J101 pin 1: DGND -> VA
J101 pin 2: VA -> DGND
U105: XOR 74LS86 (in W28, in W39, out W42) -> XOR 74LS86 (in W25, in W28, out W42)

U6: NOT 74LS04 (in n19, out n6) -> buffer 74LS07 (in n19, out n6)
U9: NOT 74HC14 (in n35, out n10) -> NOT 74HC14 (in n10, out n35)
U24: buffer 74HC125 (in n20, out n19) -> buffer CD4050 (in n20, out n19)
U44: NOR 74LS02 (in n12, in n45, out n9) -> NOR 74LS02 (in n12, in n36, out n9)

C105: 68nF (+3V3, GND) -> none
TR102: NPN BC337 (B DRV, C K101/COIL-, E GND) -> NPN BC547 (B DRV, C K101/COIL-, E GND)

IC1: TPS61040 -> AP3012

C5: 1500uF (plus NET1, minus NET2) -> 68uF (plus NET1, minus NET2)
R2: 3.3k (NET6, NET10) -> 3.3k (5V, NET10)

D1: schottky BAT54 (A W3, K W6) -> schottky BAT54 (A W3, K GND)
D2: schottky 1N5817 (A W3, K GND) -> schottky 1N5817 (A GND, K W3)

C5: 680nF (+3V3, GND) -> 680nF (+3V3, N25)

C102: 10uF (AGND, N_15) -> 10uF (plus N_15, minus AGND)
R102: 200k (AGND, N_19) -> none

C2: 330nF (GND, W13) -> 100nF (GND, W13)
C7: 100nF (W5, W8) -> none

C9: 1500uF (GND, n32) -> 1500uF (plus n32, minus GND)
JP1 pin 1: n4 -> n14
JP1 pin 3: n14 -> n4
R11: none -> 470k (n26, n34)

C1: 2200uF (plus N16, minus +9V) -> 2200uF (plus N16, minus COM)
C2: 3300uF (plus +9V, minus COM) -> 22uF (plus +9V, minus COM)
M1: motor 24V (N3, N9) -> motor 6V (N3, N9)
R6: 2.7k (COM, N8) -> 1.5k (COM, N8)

● ● ● ●

→ PROBLEM DESCRIPTION
Only the lines from the one containing "U9: NOT 74HC14" through the end of the material belong in the answer, each restated word for word.

→ RESULT OF THE TASK
U9: NOT 74HC14 (in n35, out n10) -> NOT 74HC14 (in n10, out n35)
U24: buffer 74HC125 (in n20, out n19) -> buffer CD4050 (in n20, out n19)
U44: NOR 74LS02 (in n12, in n45, out n9) -> NOR 74LS02 (in n12, in n36, out n9)

C105: 68nF (+3V3, GND) -> none
TR102: NPN BC337 (B DRV, C K101/COIL-, E GND) -> NPN BC547 (B DRV, C K101/COIL-, E GND)

IC1: TPS61040 -> AP3012

C5: 1500uF (plus NET1, minus NET2) -> 68uF (plus NET1, minus NET2)
R2: 3.3k (NET6, NET10) -> 3.3k (5V, NET10)

D1: schottky BAT54 (A W3, K W6) -> schottky BAT54 (A W3, K GND)
D2: schottky 1N5817 (A W3, K GND) -> schottky 1N5817 (A GND, K W3)

C5: 680nF (+3V3, GND) -> 680nF (+3V3, N25)

C102: 10uF (AGND, N_15) -> 10uF (plus N_15, minus AGND)
R102: 200k (AGND, N_19) -> none

C2: 330nF (GND, W13) -> 100nF (GND, W13)
C7: 100nF (W5, W8) -> none

C9: 1500uF (GND, n32) -> 1500uF (plus n32, minus GND)
JP1 pin 1: n4 -> n14
JP1 pin 3: n14 -> n4
R11: none -> 470k (n26, n34)

C1: 2200uF (plus N16, minus +9V) -> 2200uF (plus N16, minus COM)
C2: 3300uF (plus +9V, minus COM) -> 22uF (plus +9V, minus COM)
M1: motor 24V (N3, N9) -> motor 6V (N3, N9)
R6: 2.7k (COM, N8) -> 1.5k (COM, N8)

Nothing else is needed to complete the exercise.